§ Activity
Update the records from their start through the line containing "From a real-world perspective, relative to gold" by replacing every "chest of drawers" with "dresser" and leaving everything else unchanged. Return only that updated stretch.
━━ Task input ━━
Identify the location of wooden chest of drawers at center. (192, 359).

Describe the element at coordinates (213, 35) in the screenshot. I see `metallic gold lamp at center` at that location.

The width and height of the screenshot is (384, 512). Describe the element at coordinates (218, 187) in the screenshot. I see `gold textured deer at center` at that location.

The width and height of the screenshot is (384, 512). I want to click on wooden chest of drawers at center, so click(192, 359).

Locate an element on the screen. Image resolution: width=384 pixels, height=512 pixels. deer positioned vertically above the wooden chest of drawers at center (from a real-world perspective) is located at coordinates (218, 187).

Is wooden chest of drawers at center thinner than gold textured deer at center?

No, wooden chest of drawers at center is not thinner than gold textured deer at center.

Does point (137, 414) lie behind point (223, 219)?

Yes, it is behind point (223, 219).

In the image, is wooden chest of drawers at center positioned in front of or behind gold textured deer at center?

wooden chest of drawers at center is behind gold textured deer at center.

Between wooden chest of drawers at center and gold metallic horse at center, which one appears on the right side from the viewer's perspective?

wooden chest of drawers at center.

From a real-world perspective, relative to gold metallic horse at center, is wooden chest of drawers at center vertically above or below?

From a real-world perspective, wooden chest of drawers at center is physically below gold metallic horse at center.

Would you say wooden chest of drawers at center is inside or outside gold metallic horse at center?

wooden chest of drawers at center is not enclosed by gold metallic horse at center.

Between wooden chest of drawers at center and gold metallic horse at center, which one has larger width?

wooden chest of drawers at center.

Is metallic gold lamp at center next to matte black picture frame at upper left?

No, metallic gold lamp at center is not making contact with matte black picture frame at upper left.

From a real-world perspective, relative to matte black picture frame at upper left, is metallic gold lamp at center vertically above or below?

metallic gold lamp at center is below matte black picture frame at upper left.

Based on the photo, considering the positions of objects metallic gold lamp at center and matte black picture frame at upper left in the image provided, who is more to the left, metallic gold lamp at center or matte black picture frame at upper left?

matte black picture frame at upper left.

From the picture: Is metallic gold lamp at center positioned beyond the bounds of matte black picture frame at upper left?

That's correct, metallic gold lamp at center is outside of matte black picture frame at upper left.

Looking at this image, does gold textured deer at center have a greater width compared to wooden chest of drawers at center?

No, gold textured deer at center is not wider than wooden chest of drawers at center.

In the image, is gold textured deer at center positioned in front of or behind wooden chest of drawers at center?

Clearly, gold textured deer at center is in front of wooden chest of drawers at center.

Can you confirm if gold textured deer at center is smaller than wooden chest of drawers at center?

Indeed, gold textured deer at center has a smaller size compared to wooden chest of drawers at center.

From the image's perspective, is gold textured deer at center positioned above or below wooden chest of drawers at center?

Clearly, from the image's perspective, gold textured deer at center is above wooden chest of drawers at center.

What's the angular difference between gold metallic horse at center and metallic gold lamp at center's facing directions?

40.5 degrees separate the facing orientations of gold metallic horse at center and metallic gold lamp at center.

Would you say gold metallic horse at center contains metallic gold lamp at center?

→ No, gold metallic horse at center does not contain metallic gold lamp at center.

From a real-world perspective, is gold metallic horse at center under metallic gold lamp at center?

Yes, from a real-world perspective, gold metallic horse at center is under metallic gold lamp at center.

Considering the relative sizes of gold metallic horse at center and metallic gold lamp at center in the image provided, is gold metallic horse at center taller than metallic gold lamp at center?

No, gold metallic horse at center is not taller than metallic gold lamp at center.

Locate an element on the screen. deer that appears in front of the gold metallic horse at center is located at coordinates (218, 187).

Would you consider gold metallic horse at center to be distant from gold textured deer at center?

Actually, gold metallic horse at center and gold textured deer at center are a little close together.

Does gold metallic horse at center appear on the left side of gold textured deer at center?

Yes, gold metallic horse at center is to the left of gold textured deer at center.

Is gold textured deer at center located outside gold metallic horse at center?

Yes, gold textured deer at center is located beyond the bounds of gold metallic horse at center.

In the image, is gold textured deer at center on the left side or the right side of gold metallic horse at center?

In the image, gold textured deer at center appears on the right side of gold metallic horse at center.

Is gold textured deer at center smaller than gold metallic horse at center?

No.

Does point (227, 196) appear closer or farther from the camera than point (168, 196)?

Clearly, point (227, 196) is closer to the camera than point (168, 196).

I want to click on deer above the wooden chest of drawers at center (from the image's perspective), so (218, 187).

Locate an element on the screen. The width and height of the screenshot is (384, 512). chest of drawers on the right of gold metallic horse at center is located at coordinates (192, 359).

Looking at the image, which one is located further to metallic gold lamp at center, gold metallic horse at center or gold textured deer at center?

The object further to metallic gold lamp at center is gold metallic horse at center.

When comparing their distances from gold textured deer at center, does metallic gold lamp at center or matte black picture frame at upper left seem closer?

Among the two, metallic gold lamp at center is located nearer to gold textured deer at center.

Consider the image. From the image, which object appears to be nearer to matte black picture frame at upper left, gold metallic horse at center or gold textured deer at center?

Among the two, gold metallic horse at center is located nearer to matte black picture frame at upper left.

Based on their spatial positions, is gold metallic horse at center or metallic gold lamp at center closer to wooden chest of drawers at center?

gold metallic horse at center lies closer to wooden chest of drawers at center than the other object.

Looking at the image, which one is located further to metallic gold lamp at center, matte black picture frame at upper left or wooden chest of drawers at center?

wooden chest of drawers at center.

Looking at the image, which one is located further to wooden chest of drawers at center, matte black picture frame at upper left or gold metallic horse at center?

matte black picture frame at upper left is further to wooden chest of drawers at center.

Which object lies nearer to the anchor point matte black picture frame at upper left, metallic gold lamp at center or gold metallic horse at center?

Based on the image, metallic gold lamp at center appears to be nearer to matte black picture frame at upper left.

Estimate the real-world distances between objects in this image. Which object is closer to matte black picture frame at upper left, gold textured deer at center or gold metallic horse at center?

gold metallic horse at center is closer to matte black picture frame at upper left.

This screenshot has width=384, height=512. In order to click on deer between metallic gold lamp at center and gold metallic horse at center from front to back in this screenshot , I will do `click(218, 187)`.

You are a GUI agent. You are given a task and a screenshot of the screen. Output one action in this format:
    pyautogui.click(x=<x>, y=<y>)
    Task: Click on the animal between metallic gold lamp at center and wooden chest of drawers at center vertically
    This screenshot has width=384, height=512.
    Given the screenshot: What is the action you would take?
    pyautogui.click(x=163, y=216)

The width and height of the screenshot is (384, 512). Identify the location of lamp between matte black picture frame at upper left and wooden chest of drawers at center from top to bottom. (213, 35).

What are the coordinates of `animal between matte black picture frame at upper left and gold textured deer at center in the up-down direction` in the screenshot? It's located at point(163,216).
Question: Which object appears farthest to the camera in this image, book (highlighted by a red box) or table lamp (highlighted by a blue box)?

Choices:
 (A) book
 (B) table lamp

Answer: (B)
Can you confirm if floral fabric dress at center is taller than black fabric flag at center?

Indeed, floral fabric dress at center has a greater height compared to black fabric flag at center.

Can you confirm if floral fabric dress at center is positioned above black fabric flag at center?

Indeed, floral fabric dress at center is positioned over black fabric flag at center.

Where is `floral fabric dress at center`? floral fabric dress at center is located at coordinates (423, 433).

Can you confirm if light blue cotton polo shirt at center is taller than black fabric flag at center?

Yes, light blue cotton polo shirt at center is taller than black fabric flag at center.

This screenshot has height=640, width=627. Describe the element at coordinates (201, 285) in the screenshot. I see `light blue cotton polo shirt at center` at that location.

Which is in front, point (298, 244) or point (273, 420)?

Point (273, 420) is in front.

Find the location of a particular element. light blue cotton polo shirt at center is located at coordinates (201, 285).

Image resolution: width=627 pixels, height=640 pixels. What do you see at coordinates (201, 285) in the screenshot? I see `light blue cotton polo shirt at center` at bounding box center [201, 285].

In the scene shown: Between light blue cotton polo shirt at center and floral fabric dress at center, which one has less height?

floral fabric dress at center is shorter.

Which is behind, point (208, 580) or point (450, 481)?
━━━
§ Answer below
Identify the location of wooden dresser at center. (192, 359).

Describe the element at coordinates (213, 35) in the screenshot. I see `metallic gold lamp at center` at that location.

The width and height of the screenshot is (384, 512). Describe the element at coordinates (218, 187) in the screenshot. I see `gold textured deer at center` at that location.

The width and height of the screenshot is (384, 512). I want to click on wooden dresser at center, so click(192, 359).

Locate an element on the screen. Image resolution: width=384 pixels, height=512 pixels. deer positioned vertically above the wooden dresser at center (from a real-world perspective) is located at coordinates (218, 187).

Is wooden dresser at center thinner than gold textured deer at center?

No, wooden dresser at center is not thinner than gold textured deer at center.

Does point (137, 414) lie behind point (223, 219)?

Yes, it is behind point (223, 219).

In the image, is wooden dresser at center positioned in front of or behind gold textured deer at center?

wooden dresser at center is behind gold textured deer at center.

Between wooden dresser at center and gold metallic horse at center, which one appears on the right side from the viewer's perspective?

wooden dresser at center.

From a real-world perspective, relative to gold metallic horse at center, is wooden dresser at center vertically above or below?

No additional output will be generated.